Filter the listing below, keeping only the lines with the word "down".
START Dataset entries
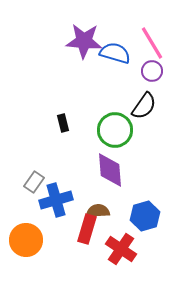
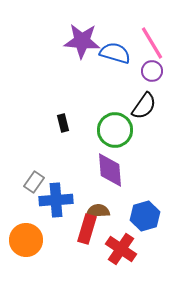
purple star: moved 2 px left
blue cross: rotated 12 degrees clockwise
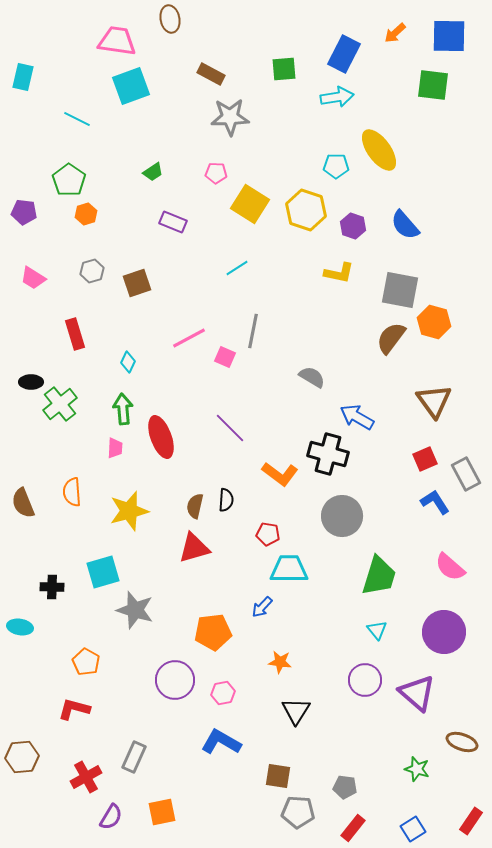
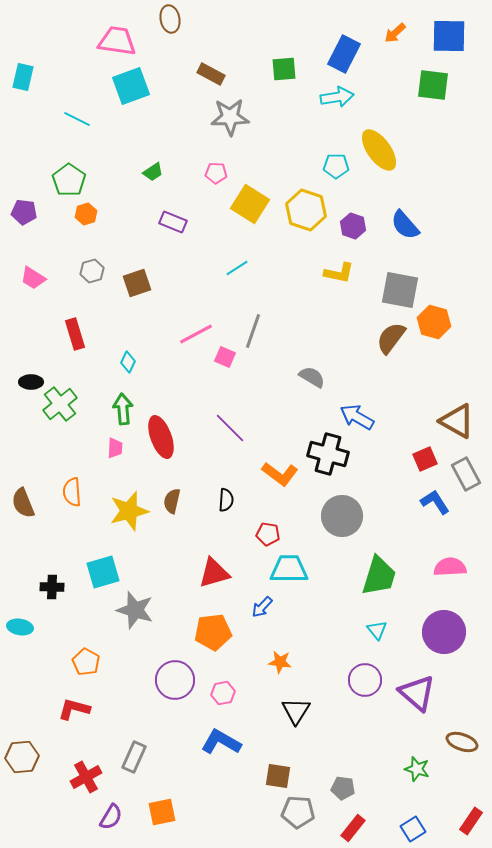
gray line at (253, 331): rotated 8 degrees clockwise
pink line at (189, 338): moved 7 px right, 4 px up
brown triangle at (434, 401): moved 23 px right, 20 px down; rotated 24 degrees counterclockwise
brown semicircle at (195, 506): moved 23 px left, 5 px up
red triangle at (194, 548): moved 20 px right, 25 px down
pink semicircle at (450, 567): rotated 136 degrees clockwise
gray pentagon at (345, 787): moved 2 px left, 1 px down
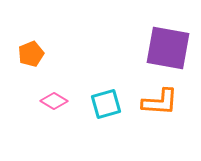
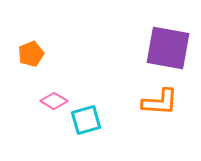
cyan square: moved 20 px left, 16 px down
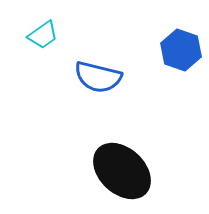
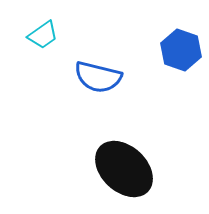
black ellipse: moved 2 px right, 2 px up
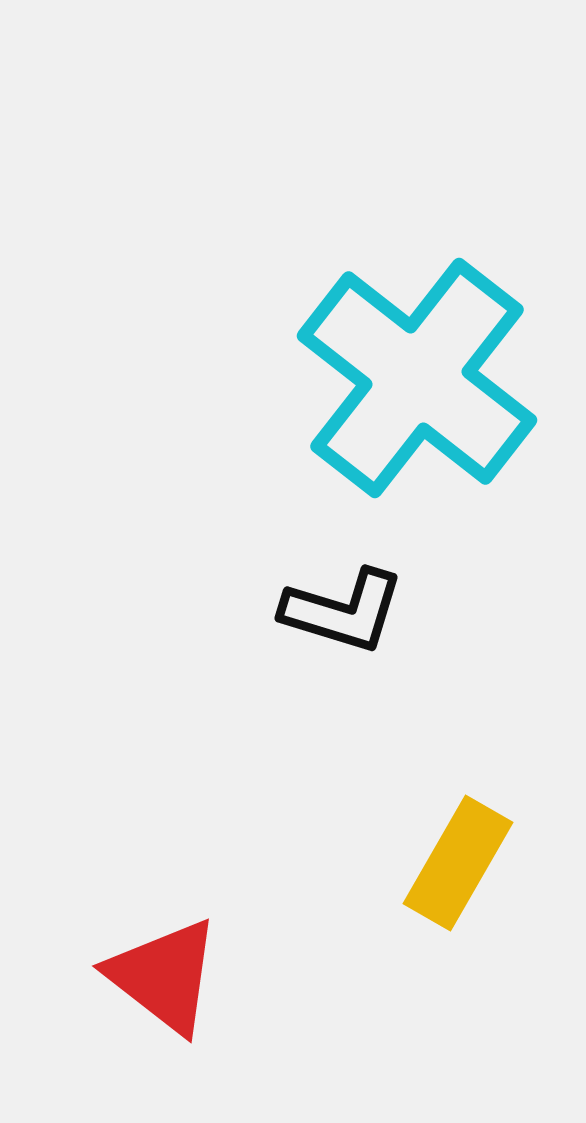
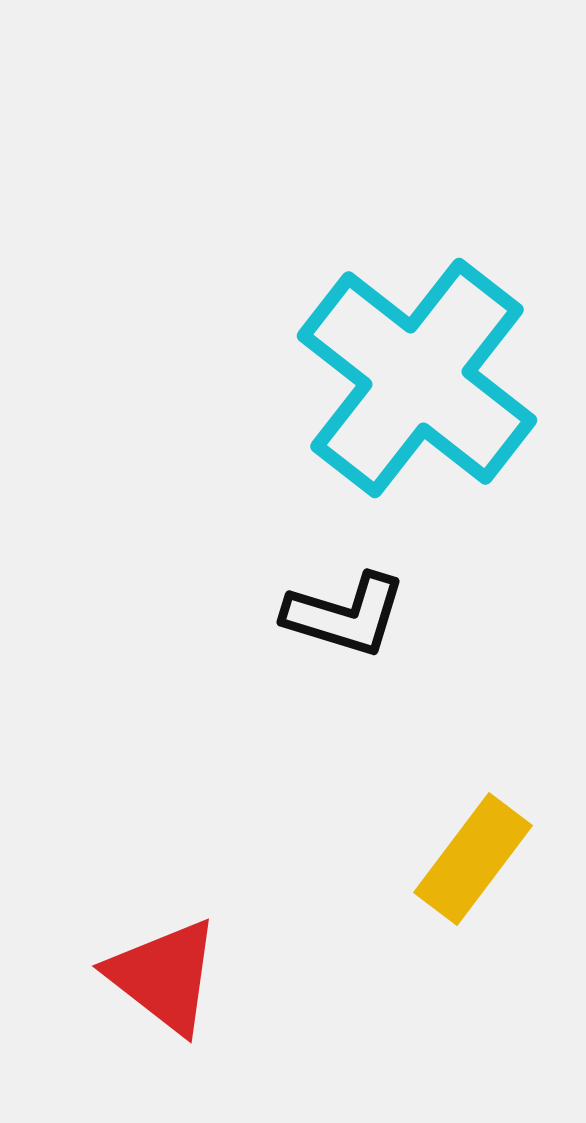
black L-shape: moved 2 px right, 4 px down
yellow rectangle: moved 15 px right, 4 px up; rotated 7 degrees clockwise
END Dataset entries
- Result for this exercise:
brown triangle at (434, 401): moved 23 px right, 20 px down; rotated 24 degrees counterclockwise
red triangle at (194, 548): moved 20 px right, 25 px down
gray pentagon at (345, 787): moved 2 px left, 1 px down
cyan square: moved 20 px left, 16 px down
black L-shape: moved 2 px right, 4 px down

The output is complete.